#### WHAT IS REQUIRED
Which lines in the records below contain the word "glue"? Copy each of them.

** SUPPLIED MATERIAL follows **

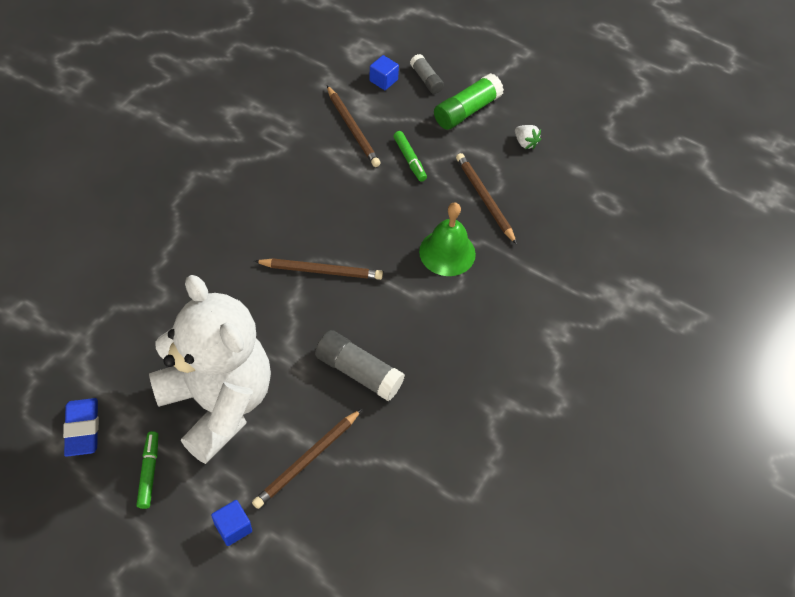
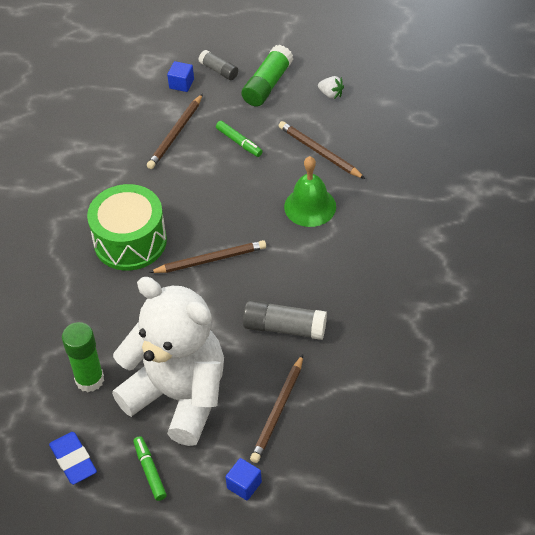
camera: 15 degrees left, 5 degrees down
brown pencil [327,86,380,167] -> brown pencil turned 75 degrees clockwise [147,94,203,169]
none -> green glue stick [62,322,104,392]
none -> green drum [87,184,167,271]

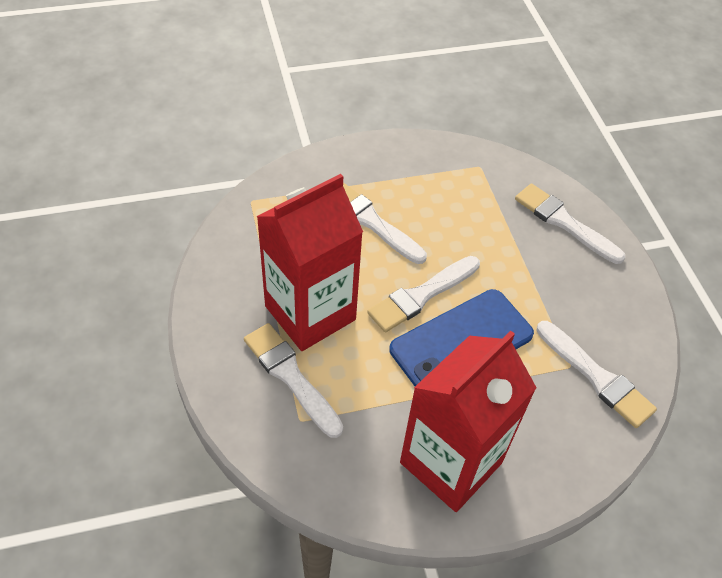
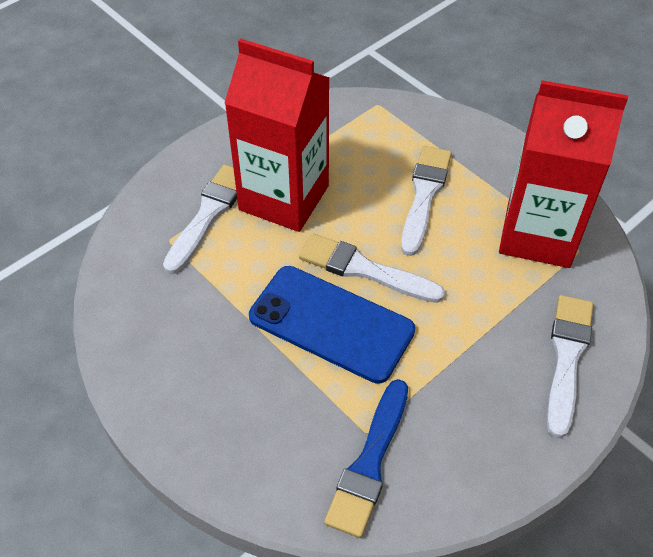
camera: 65 degrees right, 0 degrees up
red carton [400,331,537,512] -> red carton moved to [499,80,628,268]
white brush [537,321,657,428] -> blue brush [324,379,408,538]

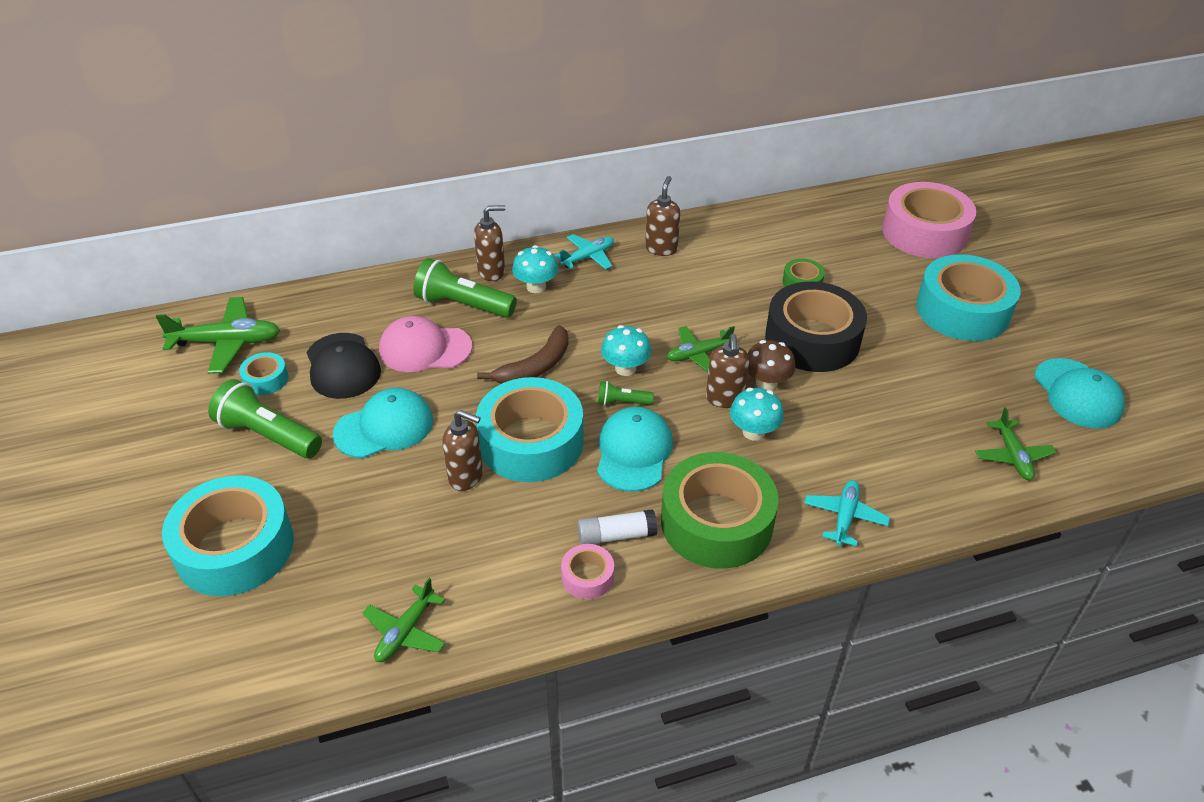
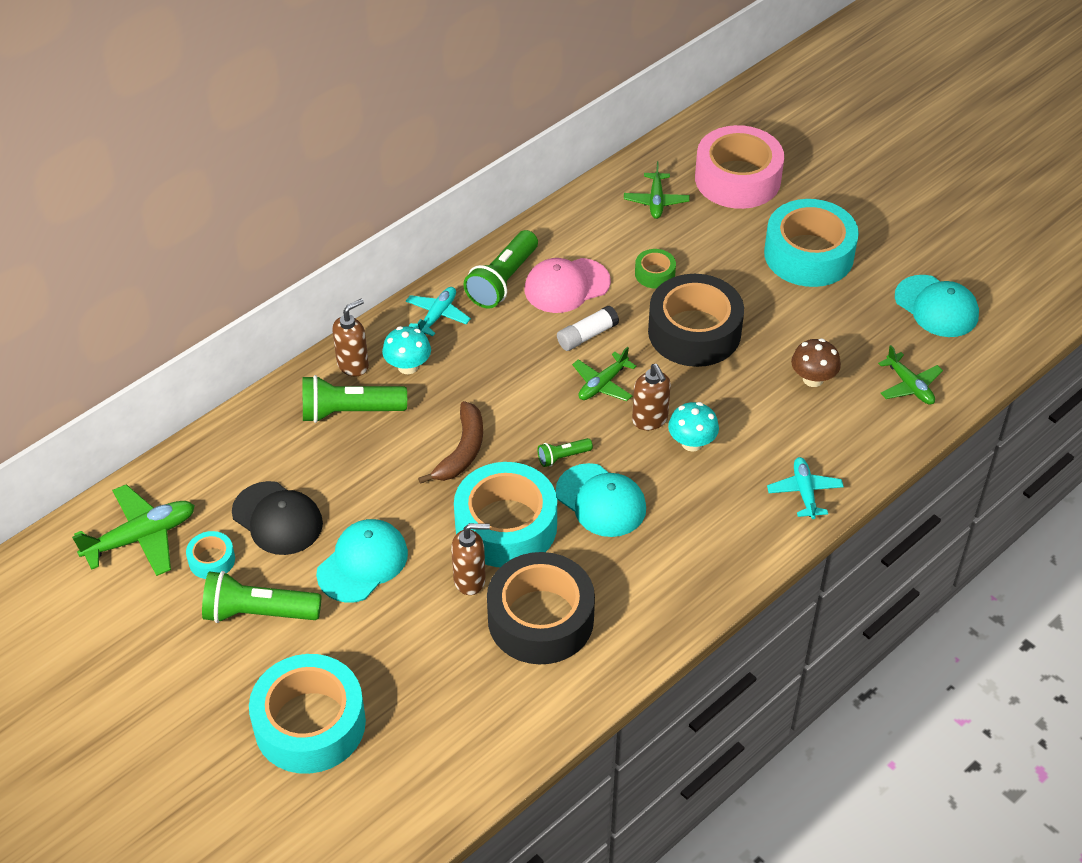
camera: 25 degrees left, 5 degrees up
green plane [363,578,445,662] -> green plane moved to [624,161,690,219]
pink cap [379,316,472,372] -> pink cap moved to [524,258,611,313]
pink tape [561,544,614,599] -> none
white glue stick [578,509,657,545] -> white glue stick moved to [557,306,619,351]
turquoise cap [597,407,673,492] -> turquoise cap turned 150 degrees clockwise [556,463,646,537]
turquoise mushroom [601,325,652,376] -> none
brown soap dispenser [645,176,680,256] -> green flashlight [464,230,538,309]
green tape [661,452,779,569] -> none
brown mushroom [748,340,795,391] -> brown mushroom moved to [791,338,841,387]
none -> black tape [487,552,595,665]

** End of SUPPLIED MATERIAL **

#### EXERCISE SOLUTION
none -> green glue stick [62,322,104,392]
white glue stick [578,509,657,545] -> white glue stick moved to [557,306,619,351]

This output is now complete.